START DATA IN THIS EXERCISE

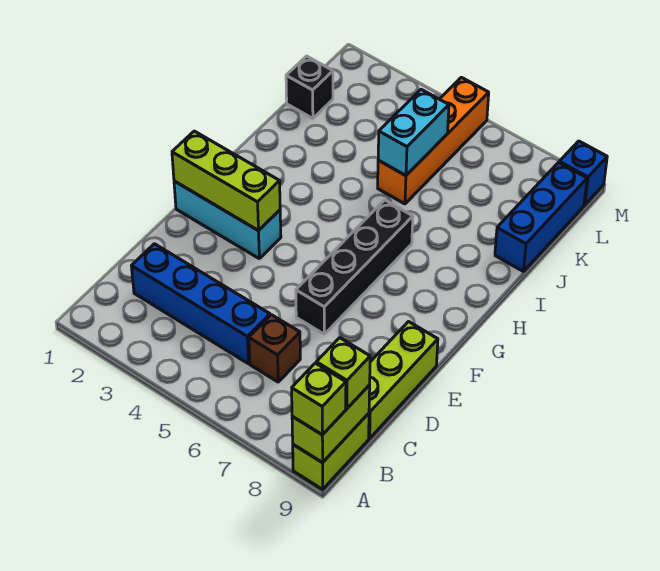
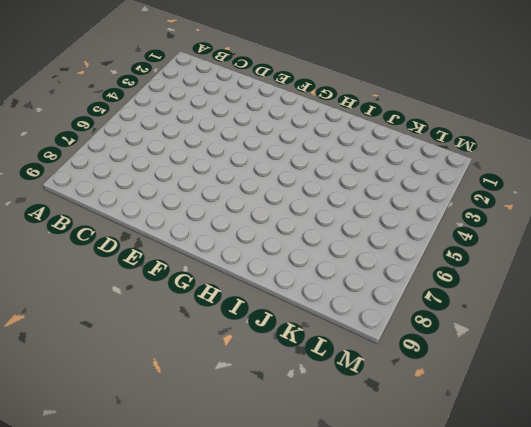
none -> lime 1x2 brick [293,413,369,489]
none -> blue 1x4 brick [132,244,270,364]
none -> brown 1x1 brick [249,315,300,382]

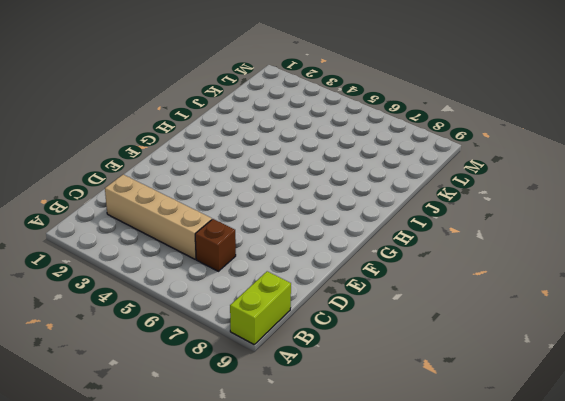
tan 1x4 brick [105,174,212,259] -> blue 1x4 brick [132,244,270,364]
none -> lime 1x3 brick [369,322,438,438]
none -> black 1x4 brick [296,200,413,334]
none -> cyan 1x3 brick [174,181,281,258]

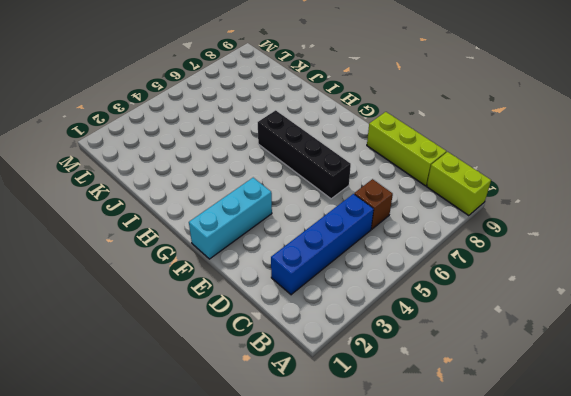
none -> orange 1x4 brick [378,77,489,204]
none -> blue 1x3 brick [495,163,587,272]
none -> black 1x1 brick [286,56,333,118]

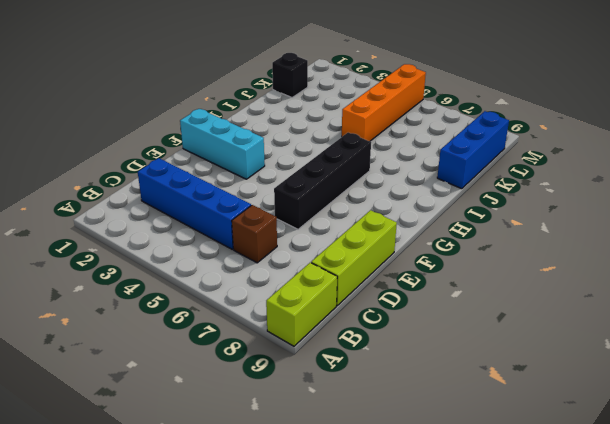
none -> blue 1x1 brick [559,141,607,205]
none -> lime 1x2 brick [292,385,370,463]
none -> lime 1x3 brick [172,131,280,231]

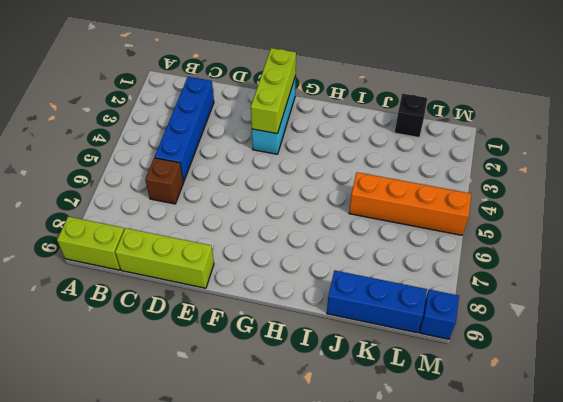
none -> black 1x4 brick [296,200,413,334]
none -> lime 1x2 brick [292,385,370,463]
none -> cyan 1x2 brick [378,90,449,176]

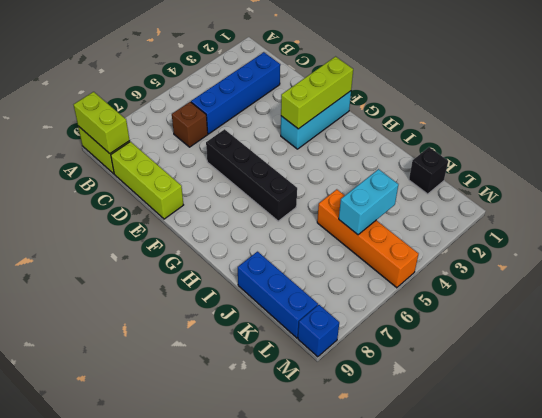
cyan 1x2 brick [339,169,398,235] -> cyan 1x2 brick turned to [378,90,449,176]
none -> lime 1x1 brick [292,363,346,435]
none -> lime 1x1 brick [316,338,370,409]

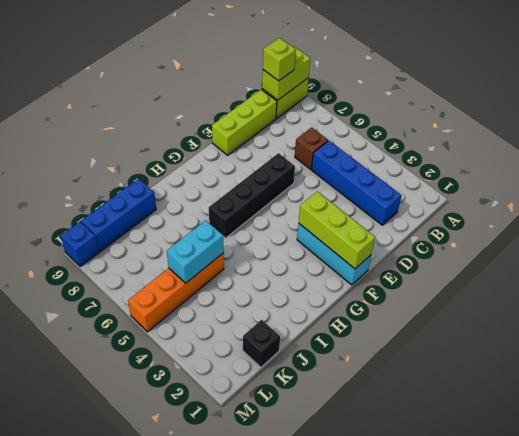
none -> lime 1x1 brick [292,363,346,435]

END DATA IN THIS EXERCISE

WORK REQUEST:
Return every line from the entries that holds the string "blue".

ANSWER BOX:
none -> blue 1x4 brick [132,244,270,364]
tan 1x4 brick [105,174,212,259] -> blue 1x4 brick [132,244,270,364]
none -> blue 1x3 brick [495,163,587,272]
none -> blue 1x1 brick [559,141,607,205]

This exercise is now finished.